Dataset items
-=-=-

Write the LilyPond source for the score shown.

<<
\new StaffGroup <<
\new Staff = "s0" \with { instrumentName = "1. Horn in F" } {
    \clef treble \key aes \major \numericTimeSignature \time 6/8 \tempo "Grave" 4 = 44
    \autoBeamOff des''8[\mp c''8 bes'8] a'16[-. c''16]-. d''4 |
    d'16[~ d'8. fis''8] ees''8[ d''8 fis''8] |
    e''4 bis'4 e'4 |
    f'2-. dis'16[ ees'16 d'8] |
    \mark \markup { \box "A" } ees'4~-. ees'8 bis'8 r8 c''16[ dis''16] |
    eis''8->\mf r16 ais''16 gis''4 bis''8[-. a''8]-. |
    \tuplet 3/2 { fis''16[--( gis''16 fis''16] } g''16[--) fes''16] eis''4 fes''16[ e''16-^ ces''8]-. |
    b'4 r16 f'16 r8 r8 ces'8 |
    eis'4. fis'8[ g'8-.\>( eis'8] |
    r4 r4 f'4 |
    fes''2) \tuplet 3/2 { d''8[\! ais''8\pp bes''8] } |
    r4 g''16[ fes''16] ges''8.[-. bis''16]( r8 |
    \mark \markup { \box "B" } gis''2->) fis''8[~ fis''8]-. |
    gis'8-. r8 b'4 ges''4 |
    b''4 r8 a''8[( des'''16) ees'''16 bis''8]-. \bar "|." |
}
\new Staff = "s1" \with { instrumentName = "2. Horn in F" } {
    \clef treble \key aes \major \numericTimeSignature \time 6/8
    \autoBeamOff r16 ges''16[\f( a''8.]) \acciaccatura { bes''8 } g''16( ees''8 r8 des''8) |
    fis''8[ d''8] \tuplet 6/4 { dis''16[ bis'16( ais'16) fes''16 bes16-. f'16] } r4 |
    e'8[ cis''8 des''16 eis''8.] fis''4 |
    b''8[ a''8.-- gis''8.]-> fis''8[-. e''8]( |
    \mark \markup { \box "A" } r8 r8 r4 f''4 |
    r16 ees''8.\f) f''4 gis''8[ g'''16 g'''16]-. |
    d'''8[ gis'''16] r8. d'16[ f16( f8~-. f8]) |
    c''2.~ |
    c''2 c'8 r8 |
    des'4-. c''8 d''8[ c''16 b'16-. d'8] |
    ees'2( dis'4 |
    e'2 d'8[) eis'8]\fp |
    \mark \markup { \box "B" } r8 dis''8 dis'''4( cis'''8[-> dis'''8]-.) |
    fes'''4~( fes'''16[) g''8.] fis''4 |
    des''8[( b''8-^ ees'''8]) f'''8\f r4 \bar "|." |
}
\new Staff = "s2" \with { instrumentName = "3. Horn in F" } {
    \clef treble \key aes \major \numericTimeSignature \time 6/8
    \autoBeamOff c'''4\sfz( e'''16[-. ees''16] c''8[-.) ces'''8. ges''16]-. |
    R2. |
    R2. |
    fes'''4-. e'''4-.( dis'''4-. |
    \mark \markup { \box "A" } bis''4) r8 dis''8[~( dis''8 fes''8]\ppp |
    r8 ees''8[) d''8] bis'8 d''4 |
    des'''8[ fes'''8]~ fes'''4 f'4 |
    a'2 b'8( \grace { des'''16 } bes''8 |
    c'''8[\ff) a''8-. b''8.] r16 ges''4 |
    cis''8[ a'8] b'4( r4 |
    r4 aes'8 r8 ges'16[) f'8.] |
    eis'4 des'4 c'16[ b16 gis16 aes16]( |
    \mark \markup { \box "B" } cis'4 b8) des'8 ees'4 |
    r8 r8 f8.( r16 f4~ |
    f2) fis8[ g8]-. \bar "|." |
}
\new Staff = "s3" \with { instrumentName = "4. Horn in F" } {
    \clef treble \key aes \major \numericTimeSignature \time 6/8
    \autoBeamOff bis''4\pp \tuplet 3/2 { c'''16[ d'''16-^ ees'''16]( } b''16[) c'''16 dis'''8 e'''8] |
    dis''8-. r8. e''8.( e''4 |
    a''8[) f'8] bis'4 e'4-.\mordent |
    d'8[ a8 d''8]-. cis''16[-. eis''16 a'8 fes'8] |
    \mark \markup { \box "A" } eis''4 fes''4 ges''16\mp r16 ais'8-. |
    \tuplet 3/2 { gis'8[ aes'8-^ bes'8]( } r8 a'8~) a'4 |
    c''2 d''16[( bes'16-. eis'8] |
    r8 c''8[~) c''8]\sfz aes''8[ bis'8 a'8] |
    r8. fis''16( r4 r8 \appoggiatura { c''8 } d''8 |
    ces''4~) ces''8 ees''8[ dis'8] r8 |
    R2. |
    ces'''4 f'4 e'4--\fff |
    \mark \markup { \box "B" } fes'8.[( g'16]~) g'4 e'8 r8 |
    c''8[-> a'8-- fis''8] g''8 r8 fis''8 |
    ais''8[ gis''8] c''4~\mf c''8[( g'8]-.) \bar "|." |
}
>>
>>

-=-=-

> _Set problem_: Display every line of the listing that contains the string "with".

> _Exercise result_:
\new Staff = "s0" \with { instrumentName = "1. Horn in F" } {
\new Staff = "s1" \with { instrumentName = "2. Horn in F" } {
\new Staff = "s2" \with { instrumentName = "3. Horn in F" } {
\new Staff = "s3" \with { instrumentName = "4. Horn in F" } {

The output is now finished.